> AIM OF THE TASK: Among the records below, find each line containing the word "plate" and copy it.

::::

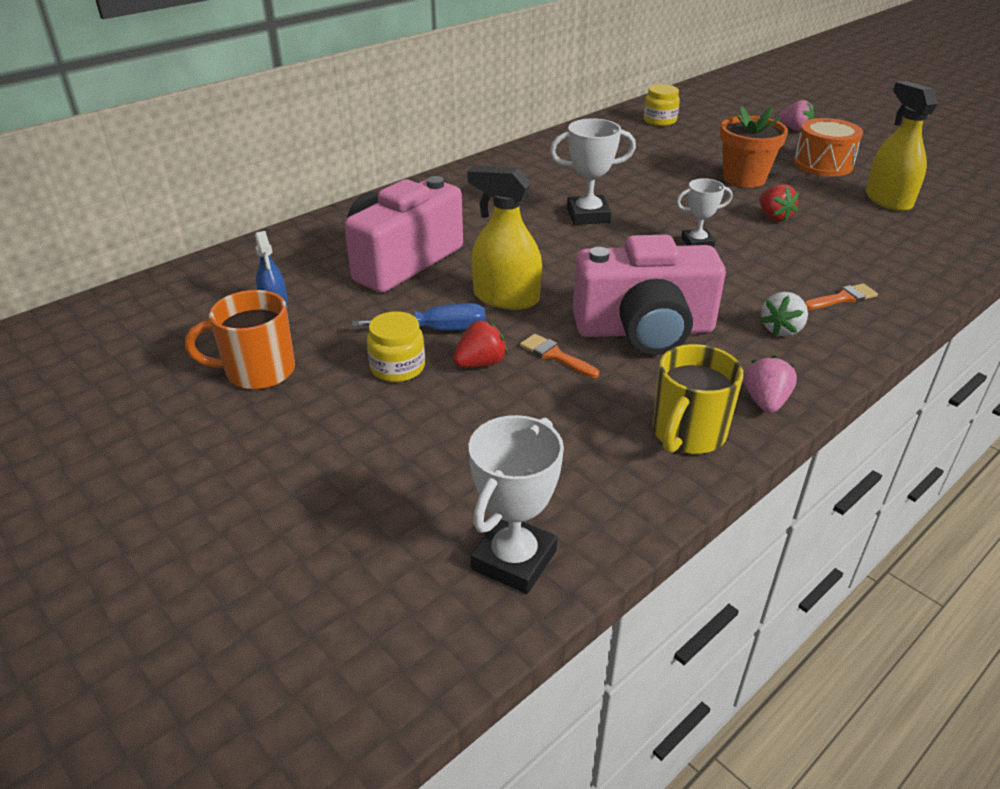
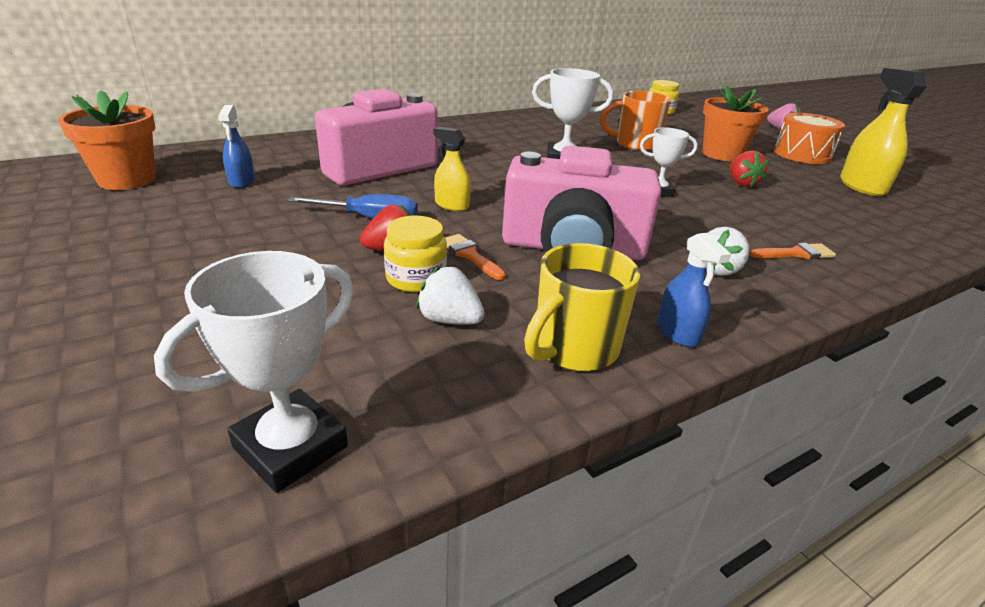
camera: 10 degrees right, 5 degrees down
(152, 326) = (127, 180): none -> orange flower pot
(258, 371) = (181, 224): orange mug -> orange mug (635, 144)
(397, 368) = (310, 241): yellow jar -> yellow jar (416, 278)
(506, 298) = (451, 205): yellow spray bottle -> yellow spray bottle, size x0.58
(573, 427) = (449, 320): none -> white strawberry
(765, 402) = (678, 332): pink strawberry -> blue spray bottle

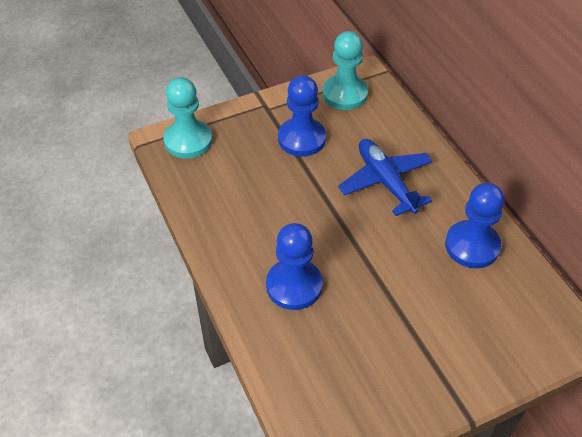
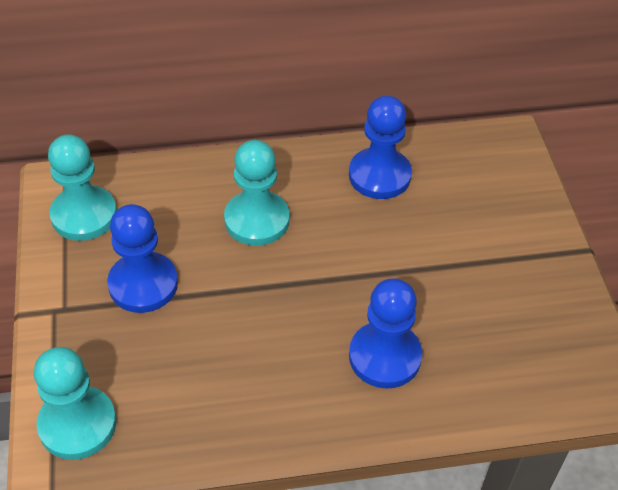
camera: 75 degrees left, 0 degrees up
(385, 182) = (257, 220): blue plane -> turquoise pawn

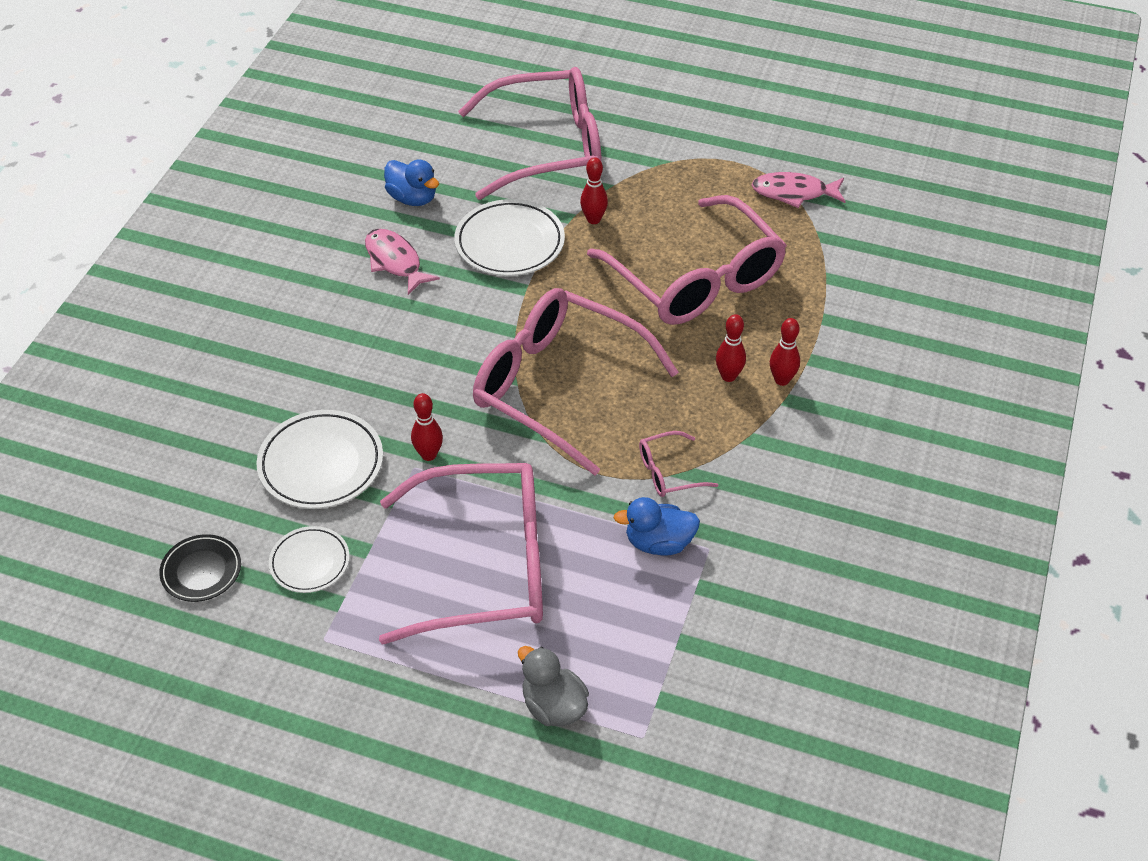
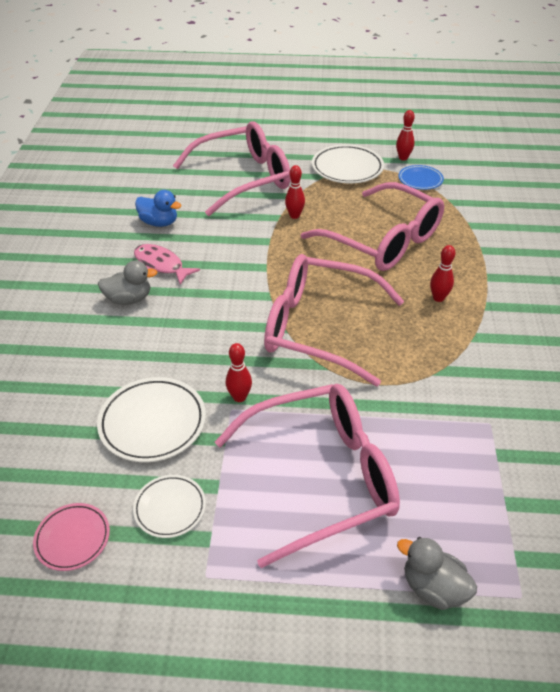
camera: 15 degrees left, 5 degrees down
(201, 571) = (72, 538): black plate -> pink plate
(341, 302) = (129, 299): none -> grey duck
(509, 243) = (241, 239): white plate -> white plate (347, 168)
(658, 543) = (450, 427): blue duck -> none
(668, 472) = (430, 372): pink glasses -> none
(782, 380) = (476, 293): red bowling pin -> red bowling pin (403, 158)
(794, 193) = (420, 180): pink fish -> blue plate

::::

> SOLUTION:
(201, 571) = (72, 538): black plate -> pink plate
(509, 243) = (241, 239): white plate -> white plate (347, 168)
(794, 193) = (420, 180): pink fish -> blue plate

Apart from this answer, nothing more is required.